====== Data for this exercise

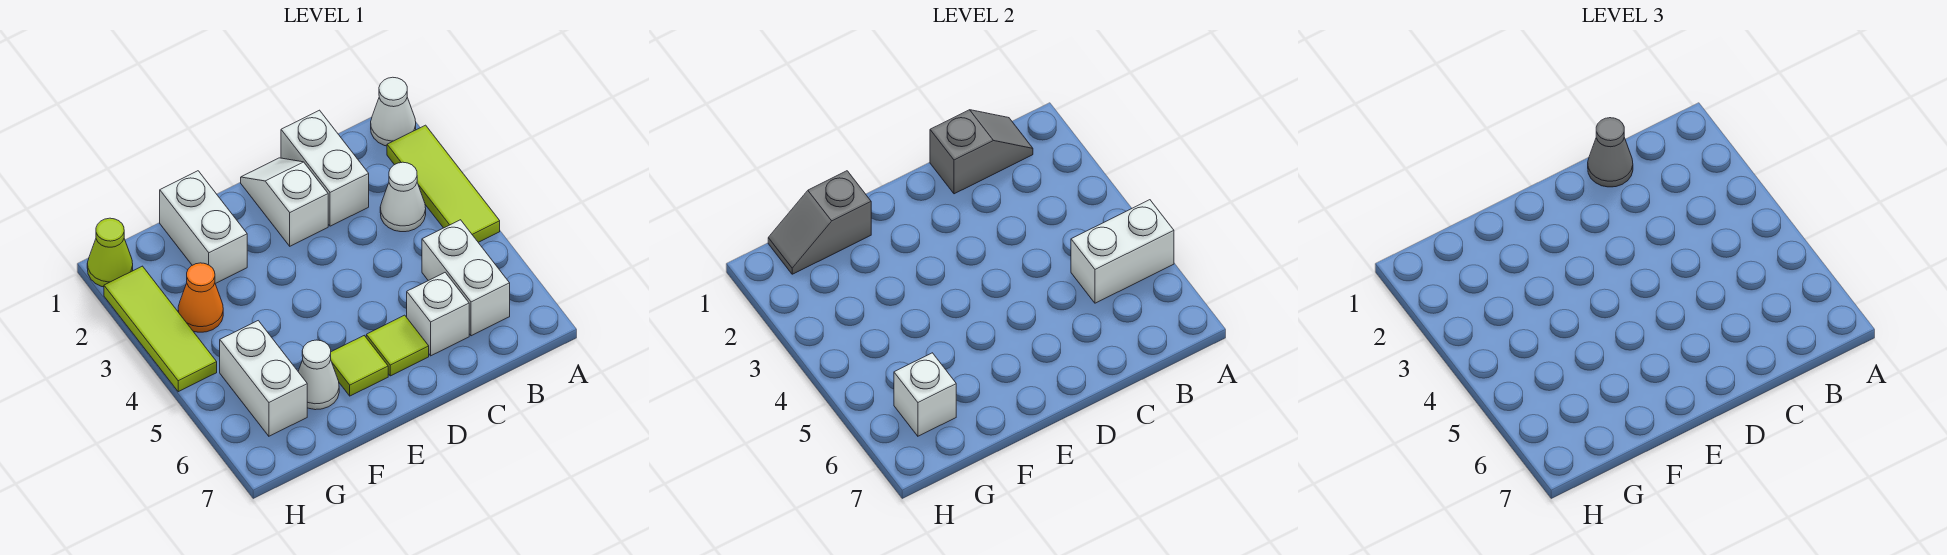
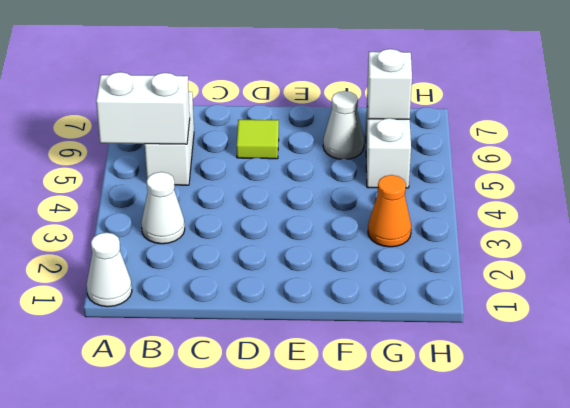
none -> lime tile A2:A4 level 1
none -> white brick C1:C2 level 1
none -> white brick C6 level 1

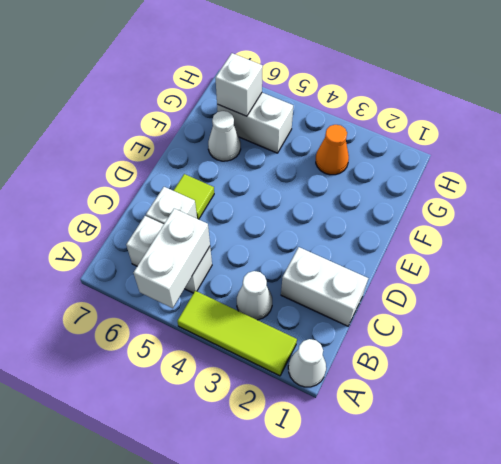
none -> white slope D1:D2 level 1 top 2
none -> lime tile E6 level 1
none -> white brick F1:F2 level 1

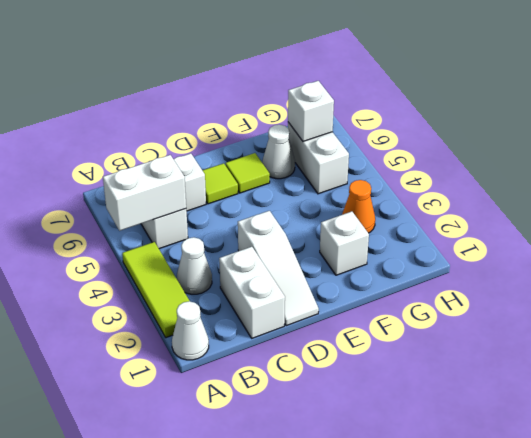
white slope D1:D3 level 1 top 3 -> white slope D1:D2 level 1 top 2
white brick F2 level 1 -> white brick F1:F2 level 1
none -> lime cone H1 level 1
none -> lime tile H2:H4 level 1
none -> grey slope B1:C1 level 2 top C

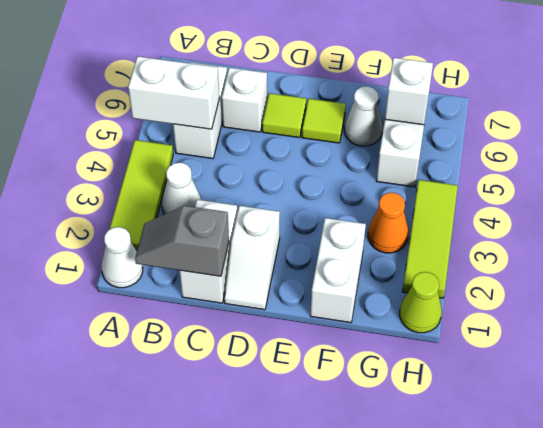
none -> grey slope F1:G1 level 2 top F
none -> grey cone C1 level 3

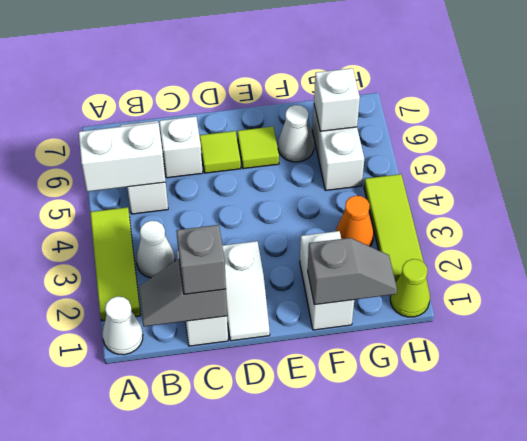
grey brick C1 level 3 -> grey cone C1 level 3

============

Work required
Reply with one number, the count of lines in the records that include the word "tile".

Reply to the exercise
3